**What to do:** Without the pictures, output the lines of the material from the very first through the one that holds "blue flashlight 50,267,282,379".

**Extracted records:**

- Opening Delimiter -

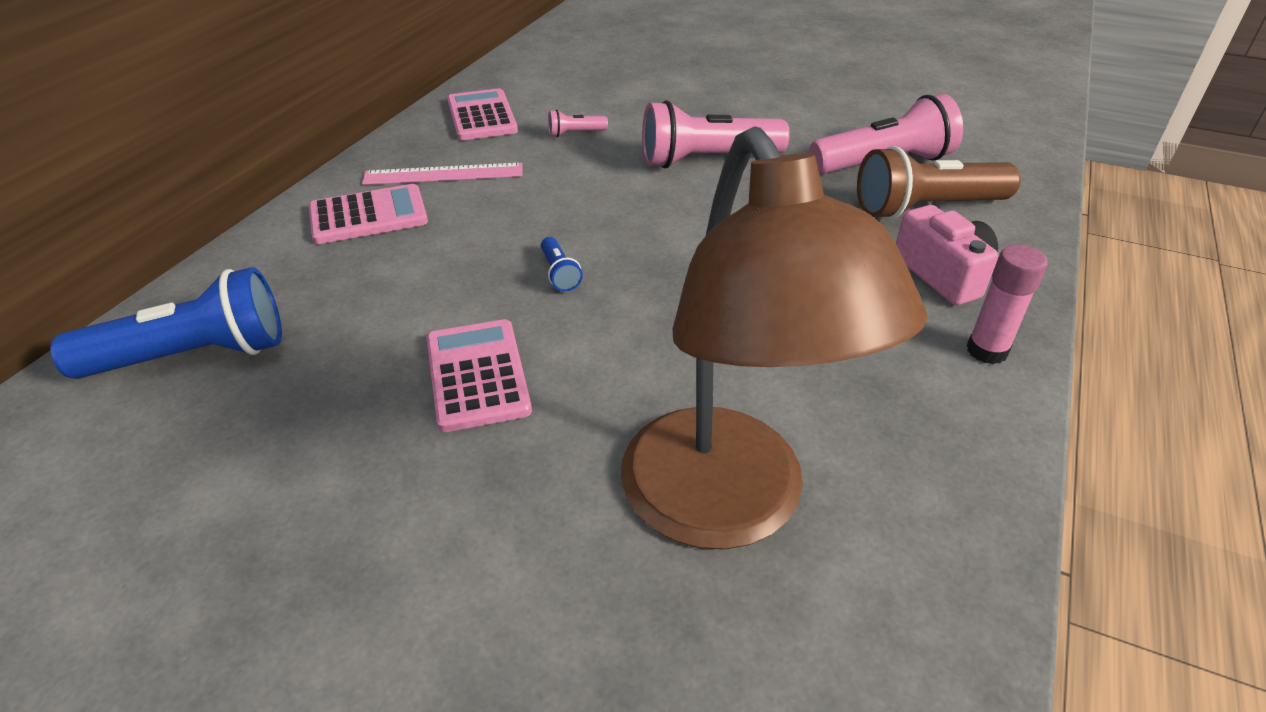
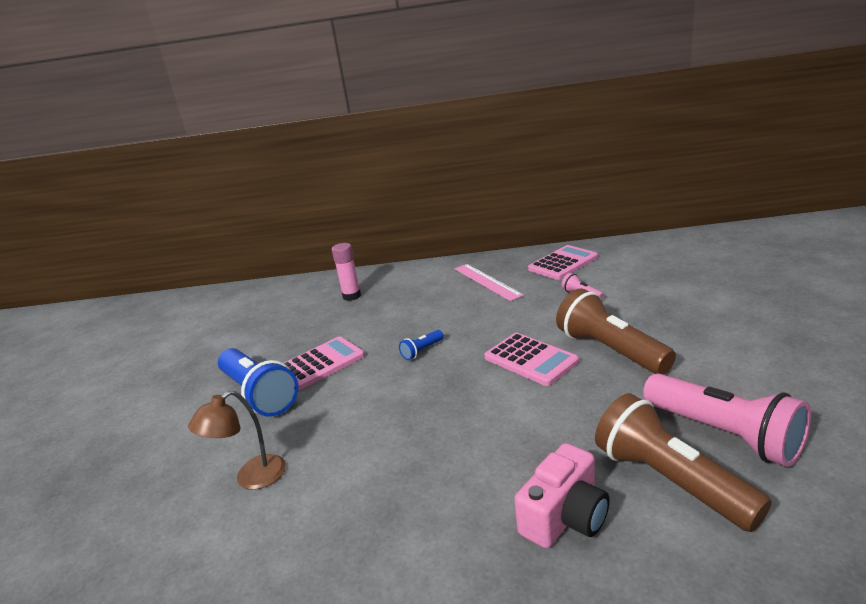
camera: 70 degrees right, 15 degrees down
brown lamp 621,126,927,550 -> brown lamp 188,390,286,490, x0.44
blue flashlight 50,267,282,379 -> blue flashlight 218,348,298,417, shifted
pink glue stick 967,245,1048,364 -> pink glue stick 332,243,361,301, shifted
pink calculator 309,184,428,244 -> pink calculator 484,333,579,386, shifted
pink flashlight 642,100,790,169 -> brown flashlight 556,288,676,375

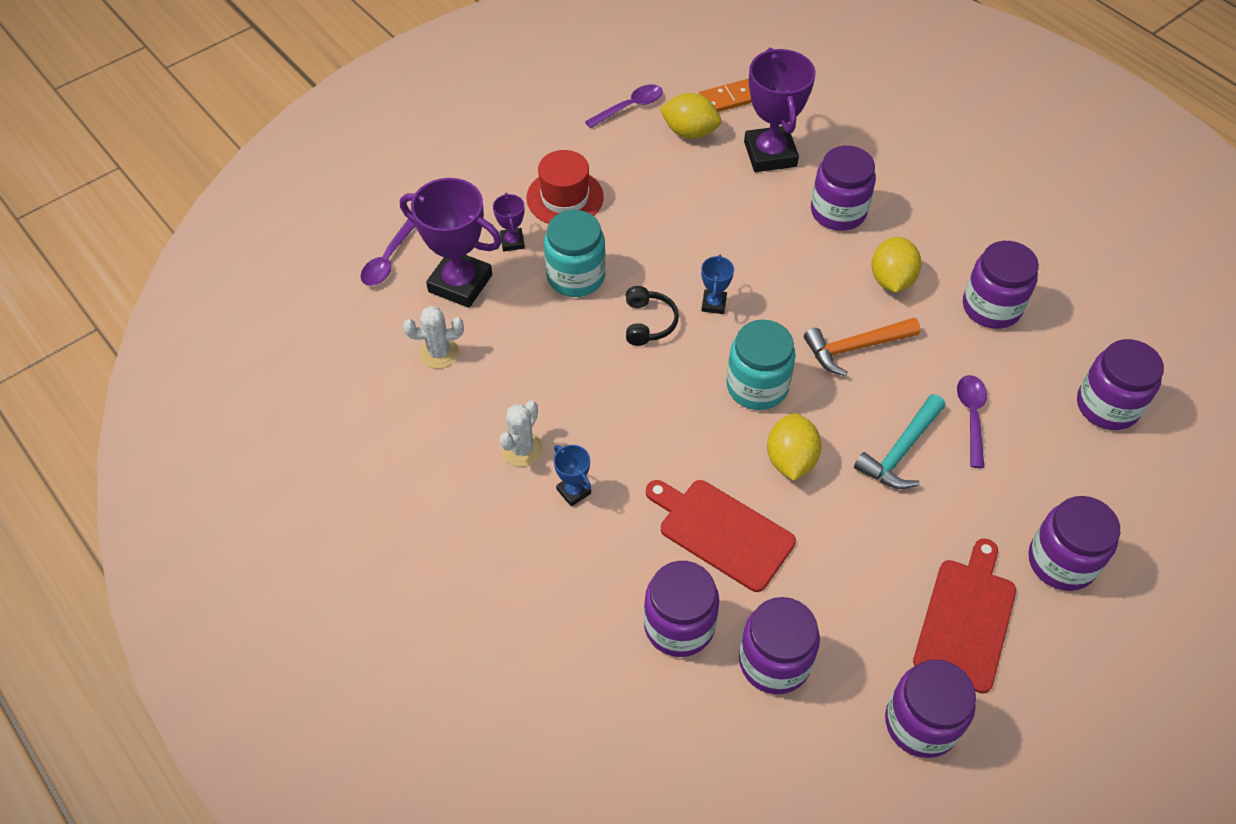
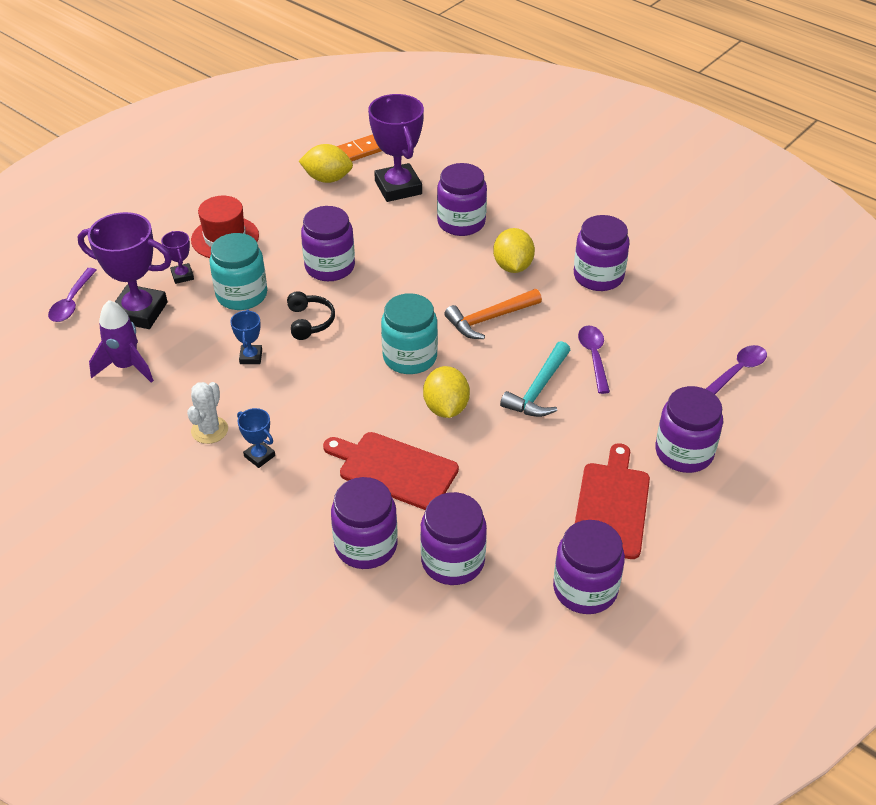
camera: 10 degrees left, 10 degrees down
white cactus 403,306,464,369 -> purple rocket 89,300,154,383
blue trophy 701,254,734,314 -> blue trophy 230,310,262,364, shifted
purple jar 1077,339,1164,430 -> purple jar 301,206,355,281, shifted
purple spoon 585,85,663,128 -> purple spoon 706,345,767,394, shifted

- Closing Delimiter -

**Final answer:**
camera: 70 degrees right, 15 degrees down
brown lamp 621,126,927,550 -> brown lamp 188,390,286,490, x0.44
blue flashlight 50,267,282,379 -> blue flashlight 218,348,298,417, shifted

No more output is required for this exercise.